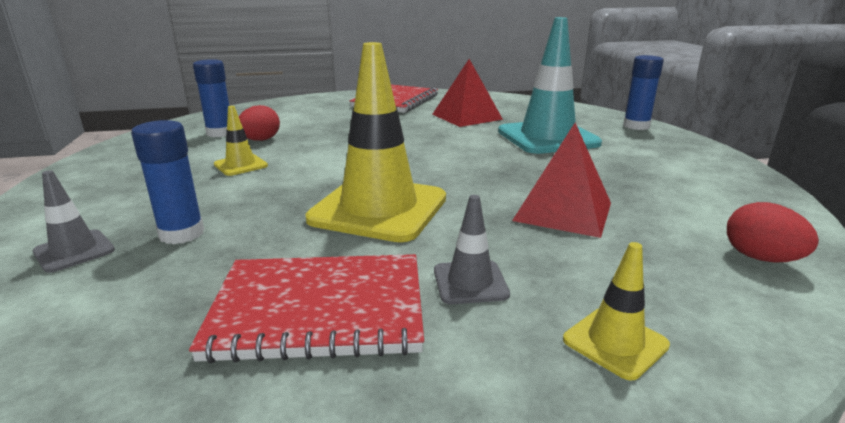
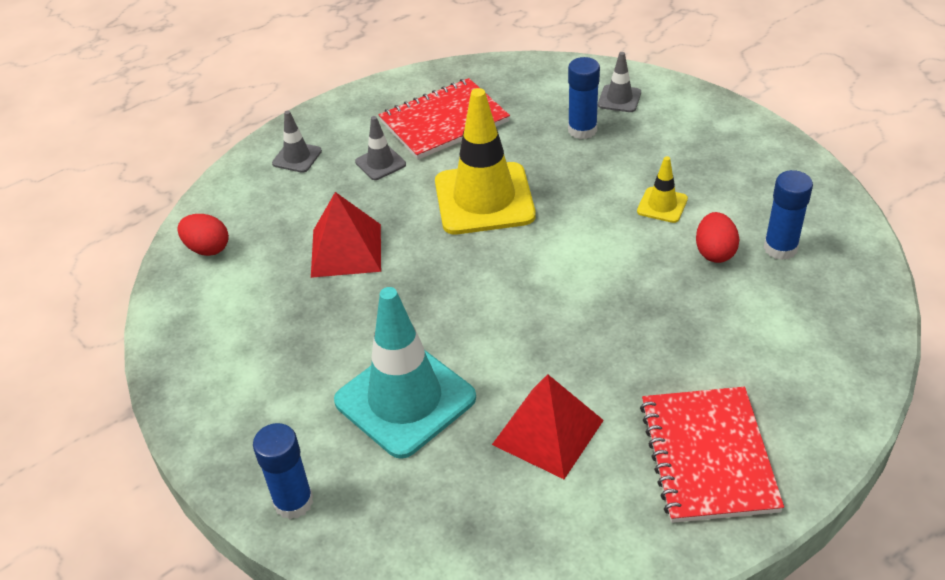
camera: 155 degrees right, 20 degrees up
(615, 342) = (297, 157): yellow traffic cone -> grey traffic cone

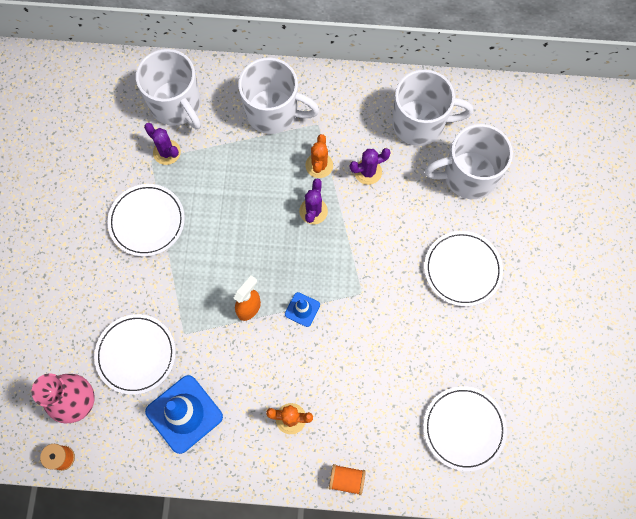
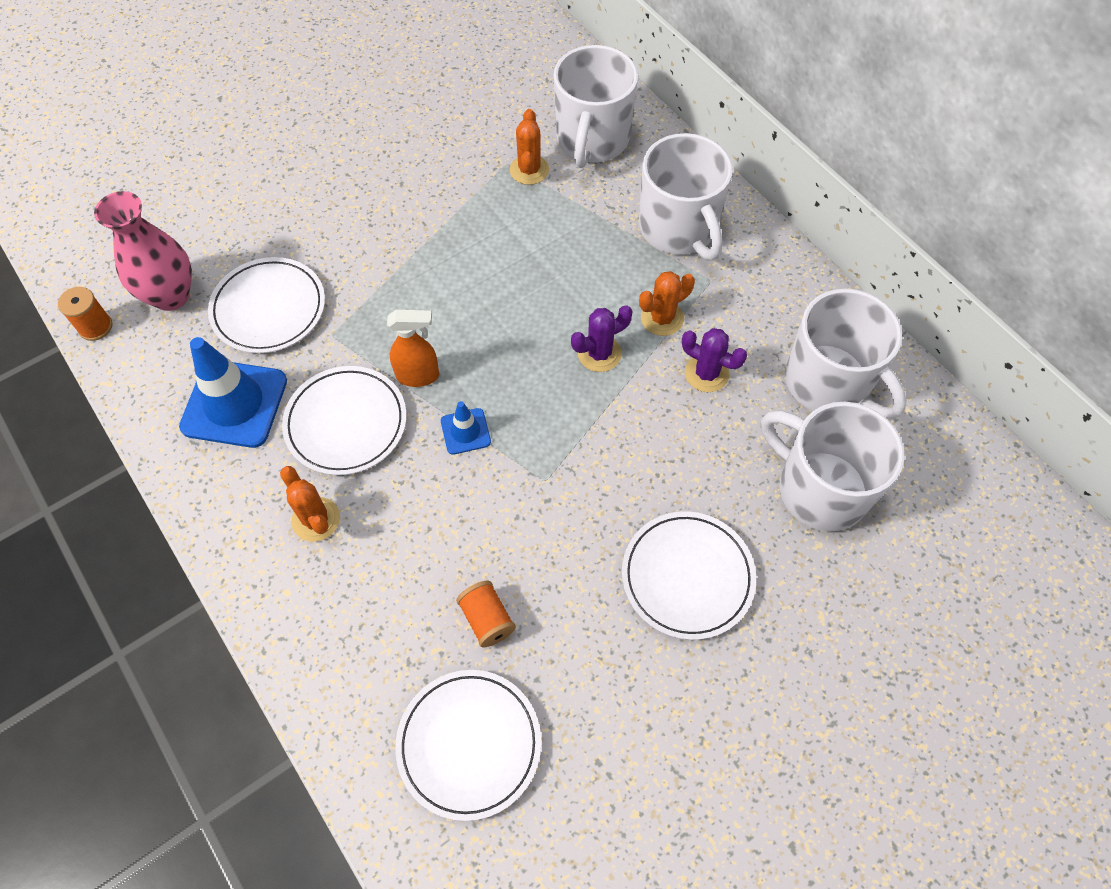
camera: 50 degrees right, 10 degrees down
(147, 221) = (433, 209): white plate -> white plate (346, 423)
(167, 152) = (529, 170): purple cactus -> orange cactus
(346, 480) = (284, 643): orange spool -> orange spool (487, 619)

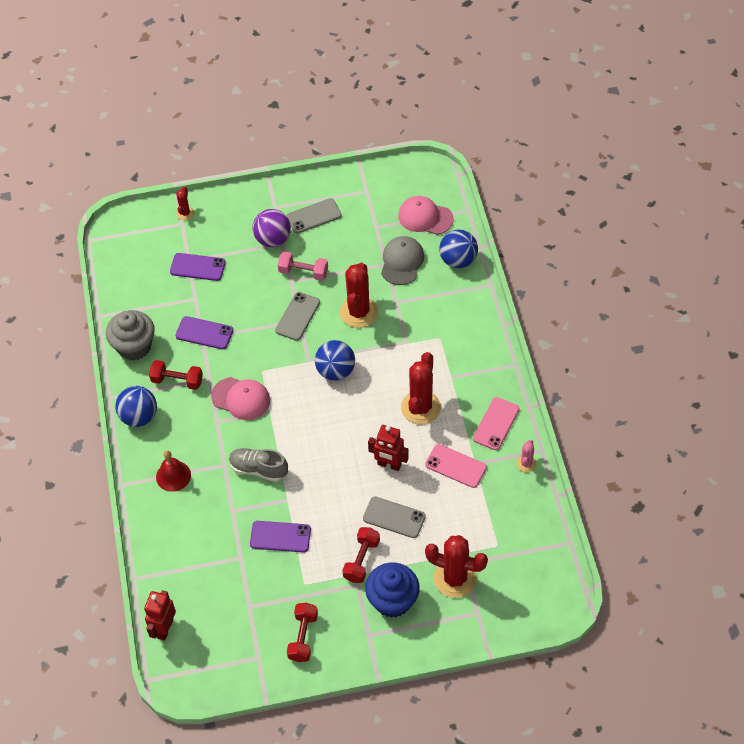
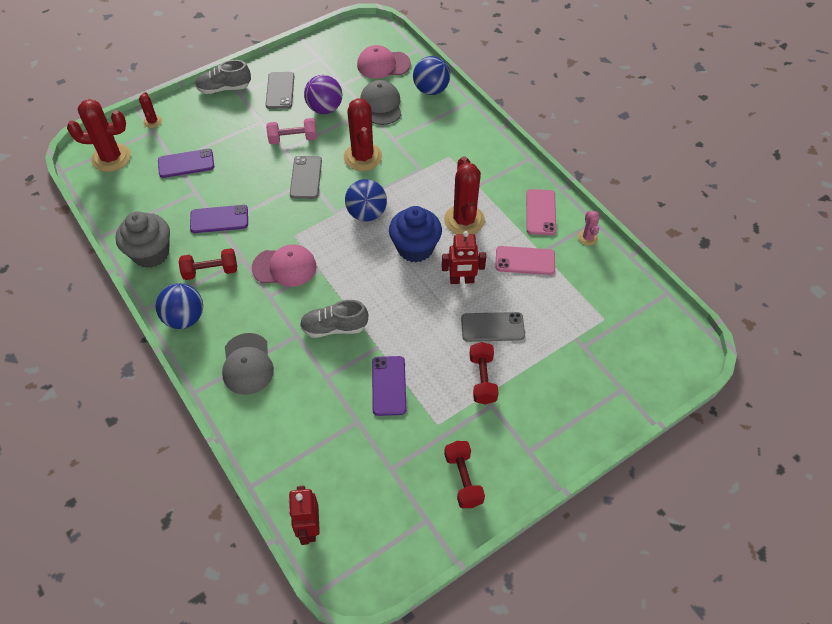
camera: 25 degrees left, 0 degrees up
(173, 476) = (247, 364): red bell -> grey cap
(263, 197) = (224, 88): none -> grey shoe
(273, 239) = (250, 120): purple ball -> purple ball (325, 109)
(280, 537) = (389, 385): purple phone -> purple phone turned 75 degrees counterclockwise
(314, 216) = (280, 90): grey phone -> grey phone turned 45 degrees counterclockwise
(392, 600) = (534, 407): blue cupcake -> blue cupcake (415, 248)
(455, 578) = (582, 364): red cactus -> red cactus (111, 158)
------------------------------------
→ **ABOUT THIS EXERCISE**:
Read the entries above and find each line holding the word "turned". Copy it out.

→ **SOLUTION**:
(280, 537) = (389, 385): purple phone -> purple phone turned 75 degrees counterclockwise
(314, 216) = (280, 90): grey phone -> grey phone turned 45 degrees counterclockwise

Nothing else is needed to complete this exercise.